— Task directions —
Leave out the pictures and retype, exactly, the lines below from the line with "black ellipse: (764, 199) -> (549, 65), moved" up to and including the line with "orange triangle: (123, 94)", nothing more.

— Data shown —
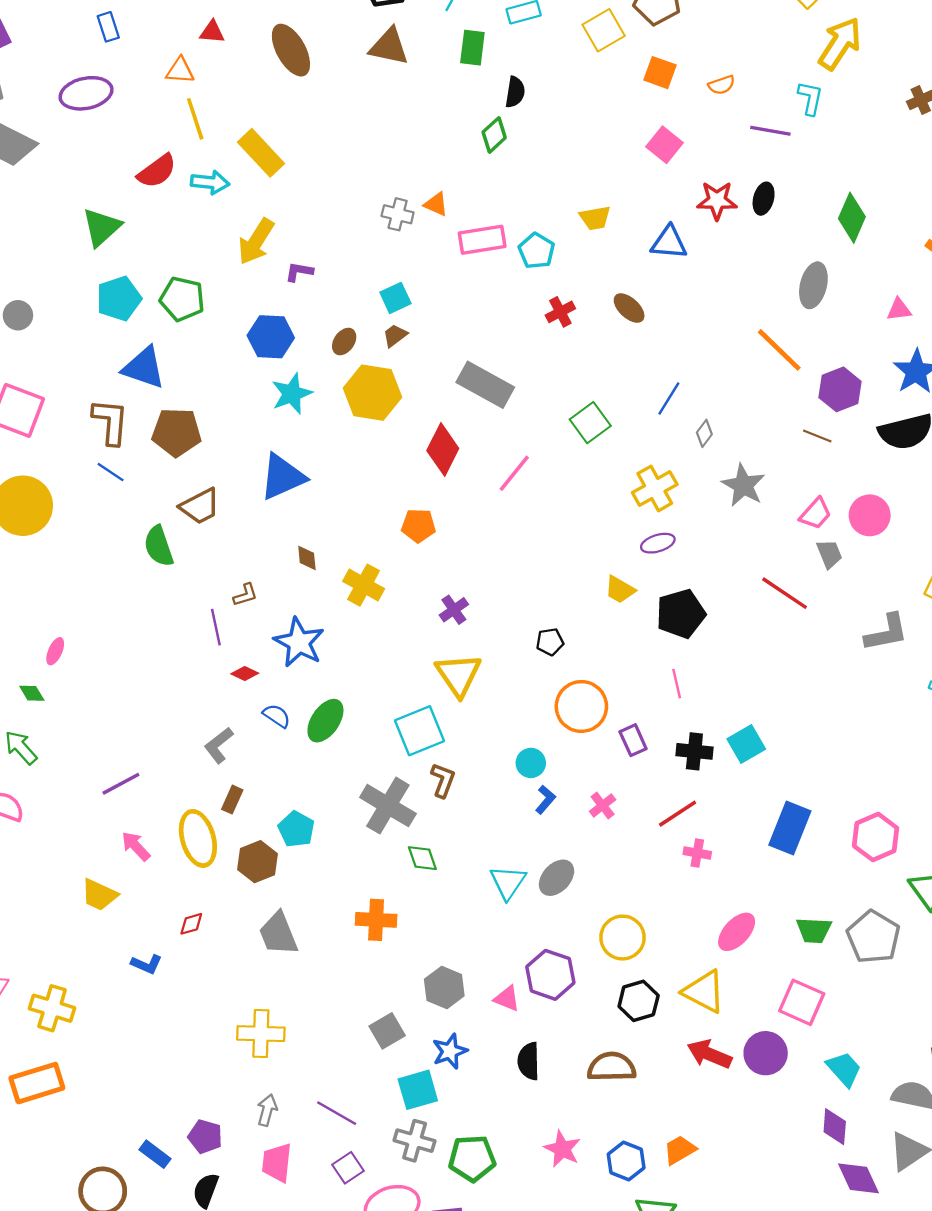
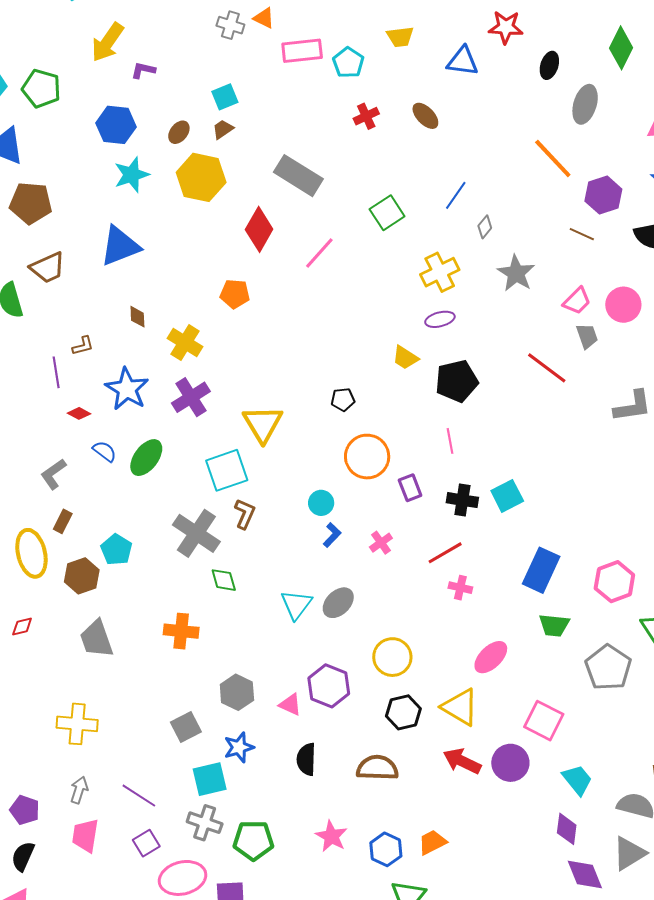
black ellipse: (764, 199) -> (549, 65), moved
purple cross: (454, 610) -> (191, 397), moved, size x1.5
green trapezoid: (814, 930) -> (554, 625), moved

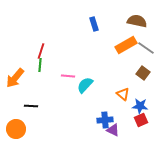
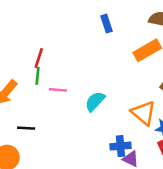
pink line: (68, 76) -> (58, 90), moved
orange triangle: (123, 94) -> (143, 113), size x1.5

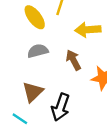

==

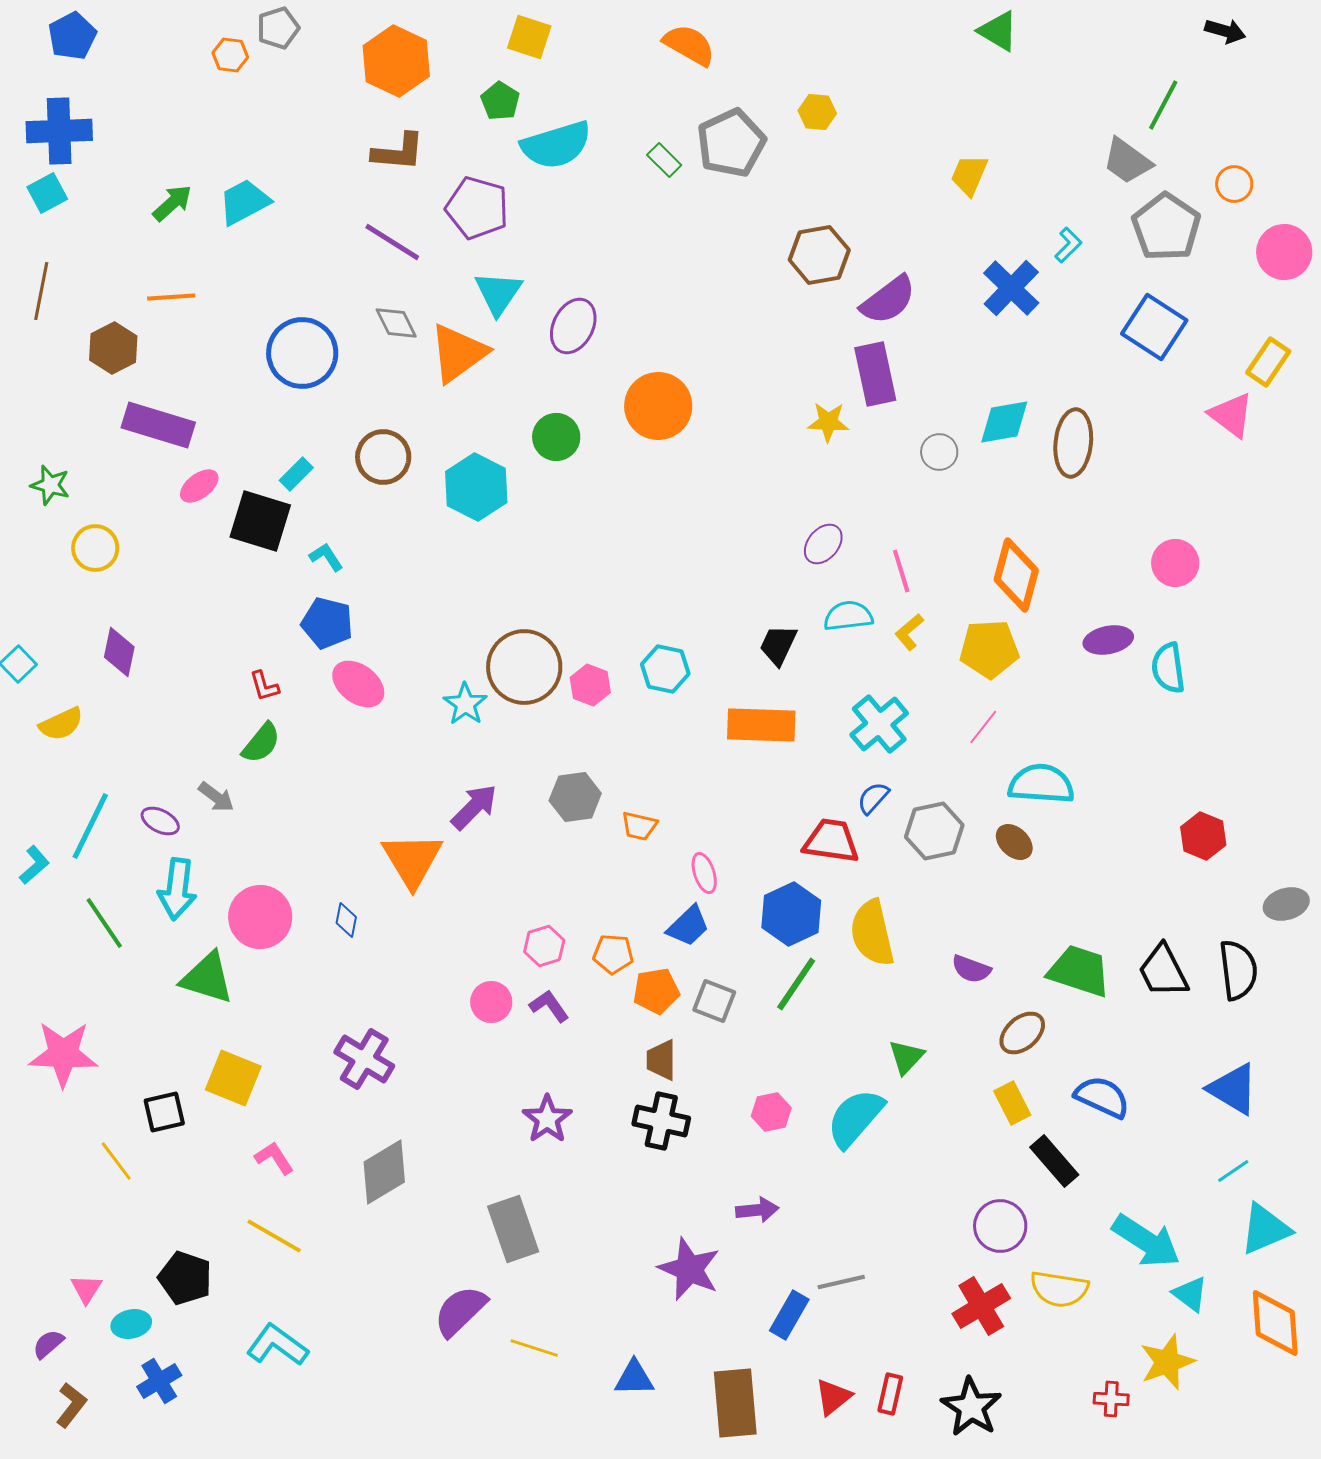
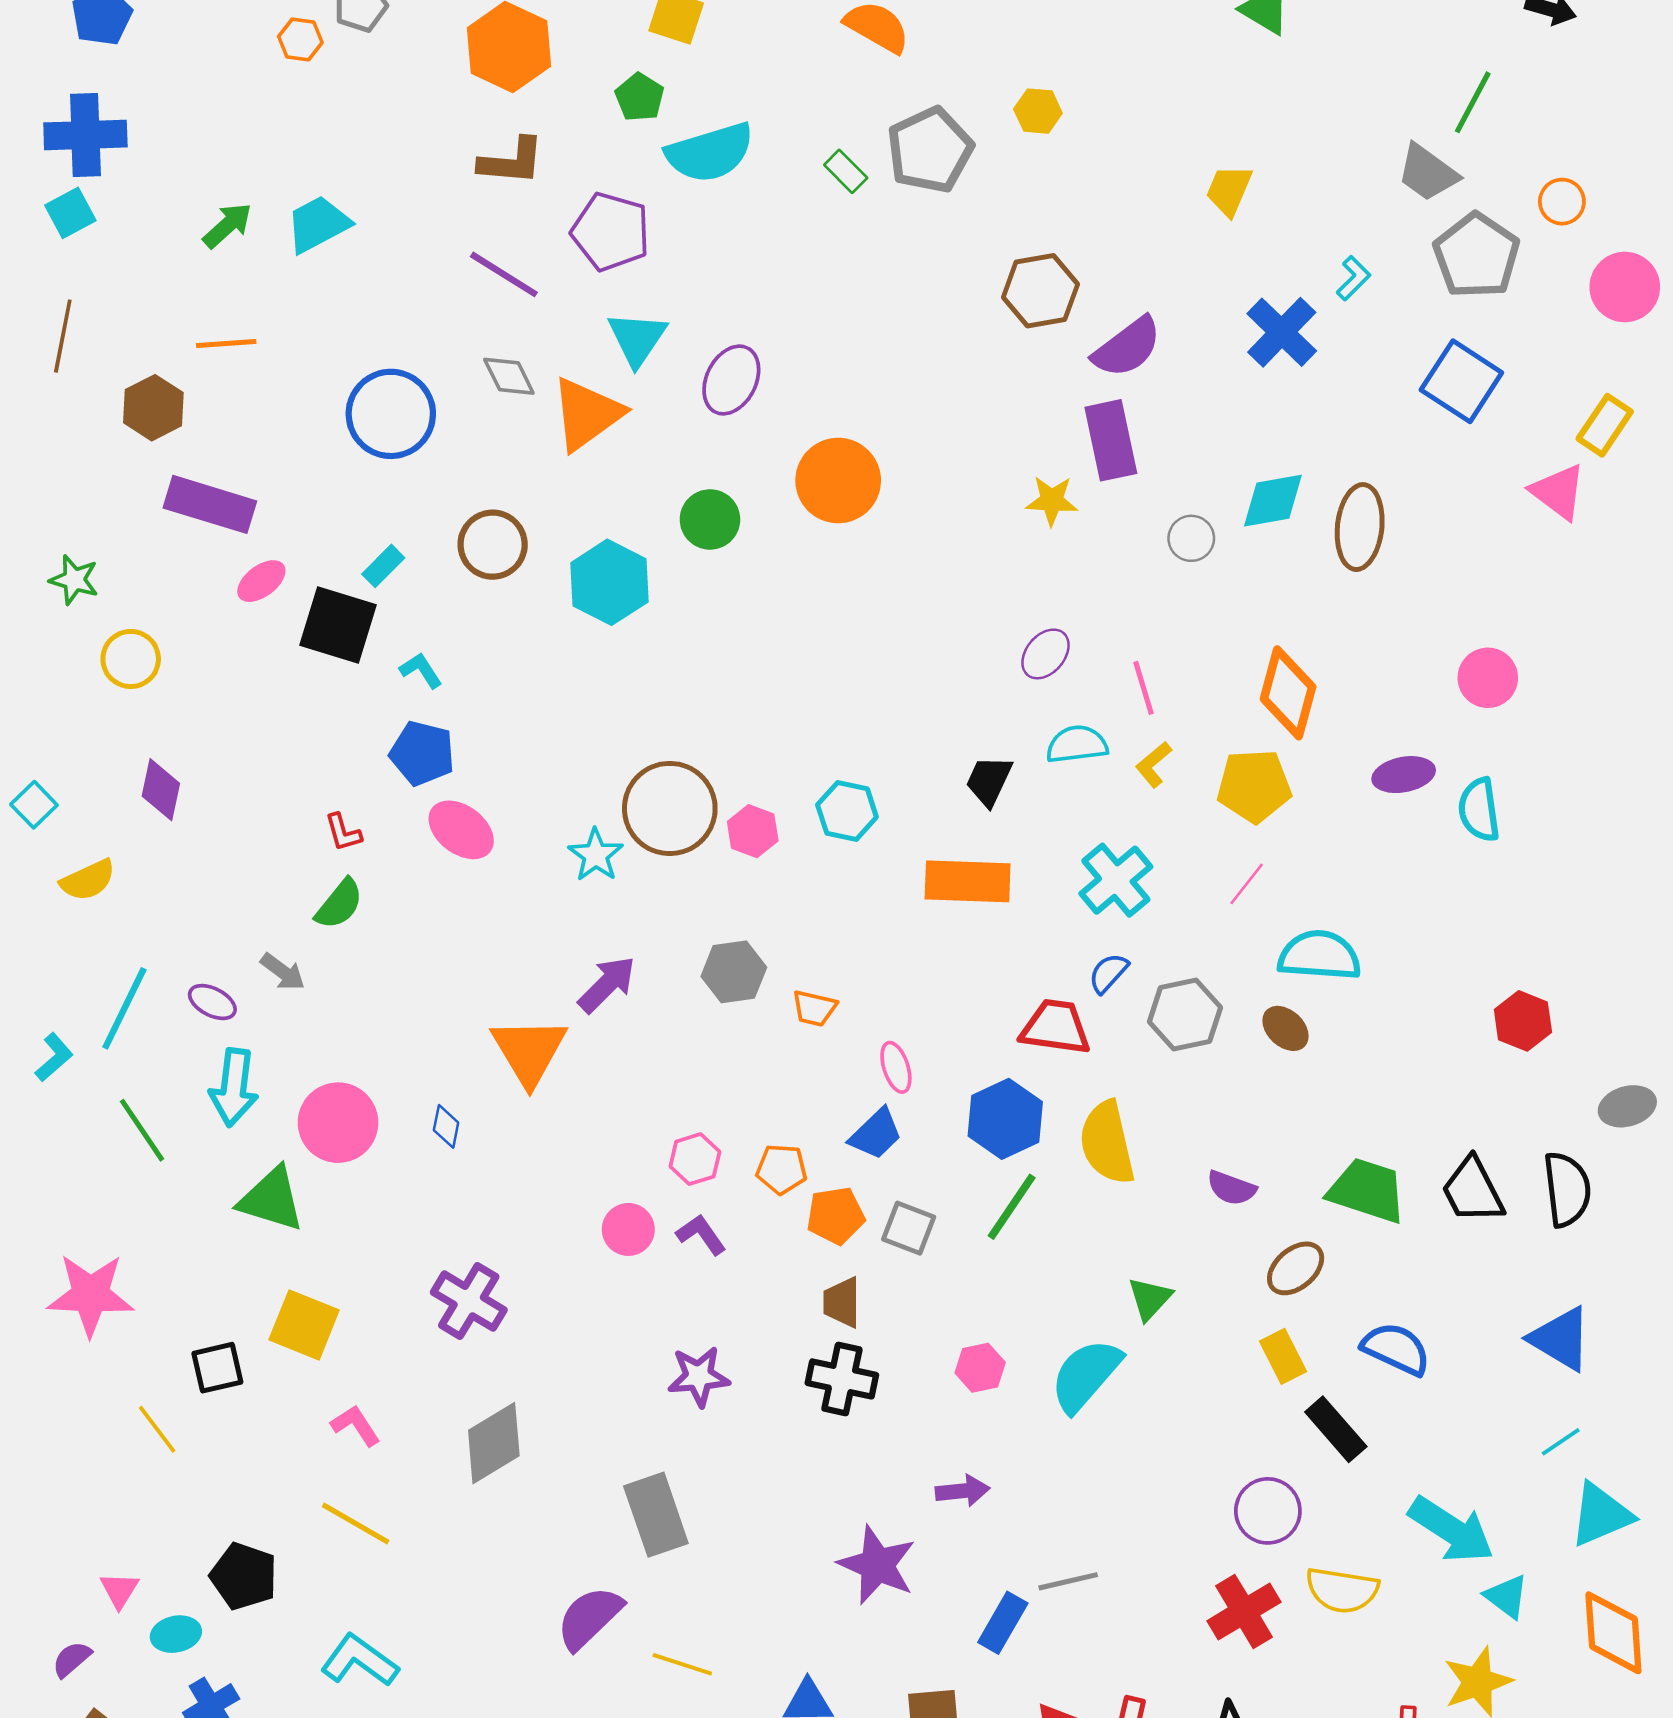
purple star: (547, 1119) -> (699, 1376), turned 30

---

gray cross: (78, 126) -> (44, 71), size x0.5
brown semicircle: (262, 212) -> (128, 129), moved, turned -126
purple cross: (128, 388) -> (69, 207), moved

— Output of the task —
black ellipse: (764, 199) -> (549, 65), moved
purple cross: (454, 610) -> (191, 397), moved, size x1.5
green trapezoid: (814, 930) -> (554, 625), moved

pink line: (68, 76) -> (58, 90), moved
orange triangle: (123, 94) -> (143, 113), size x1.5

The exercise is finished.